**Task**
All of the data, except its images, should be set down exactly as it appears.

**Stored items**
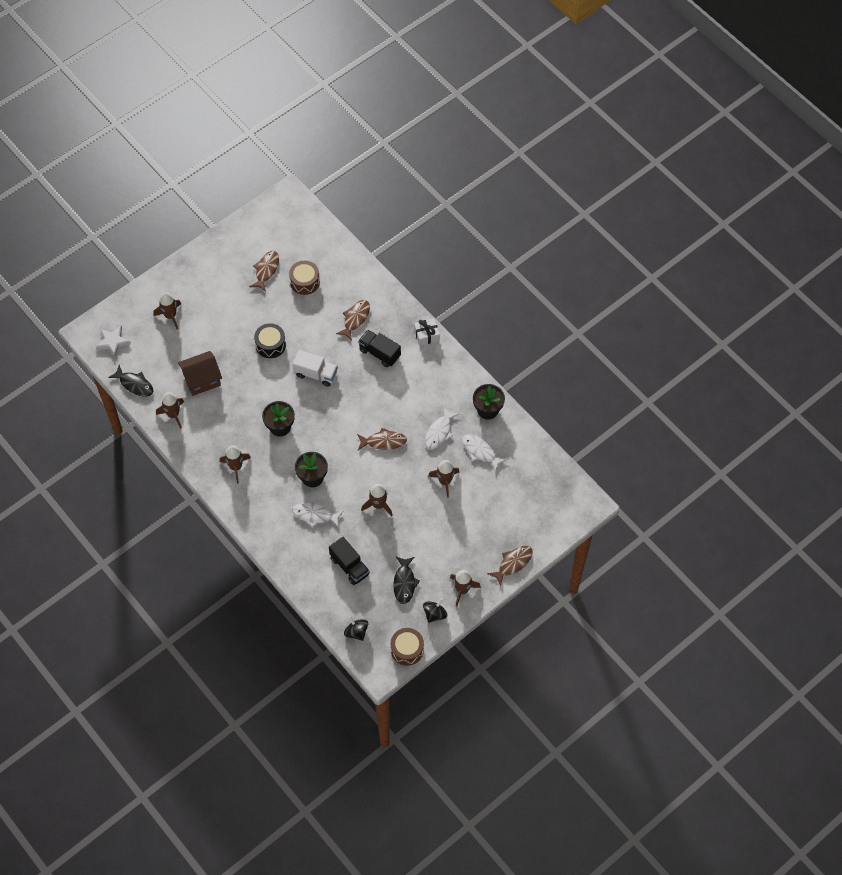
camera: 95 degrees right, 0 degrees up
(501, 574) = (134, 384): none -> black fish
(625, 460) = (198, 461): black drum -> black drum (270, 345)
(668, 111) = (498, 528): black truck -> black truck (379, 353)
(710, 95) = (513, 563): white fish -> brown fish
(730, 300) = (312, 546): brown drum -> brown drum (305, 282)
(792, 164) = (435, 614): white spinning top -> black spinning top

**Exercise result**
camera: 95 degrees right, 0 degrees up
(501, 574) = (134, 384): none -> black fish
(625, 460) = (198, 461): black drum -> black drum (270, 345)
(668, 111) = (498, 528): black truck -> black truck (379, 353)
(710, 95) = (513, 563): white fish -> brown fish
(730, 300) = (312, 546): brown drum -> brown drum (305, 282)
(792, 164) = (435, 614): white spinning top -> black spinning top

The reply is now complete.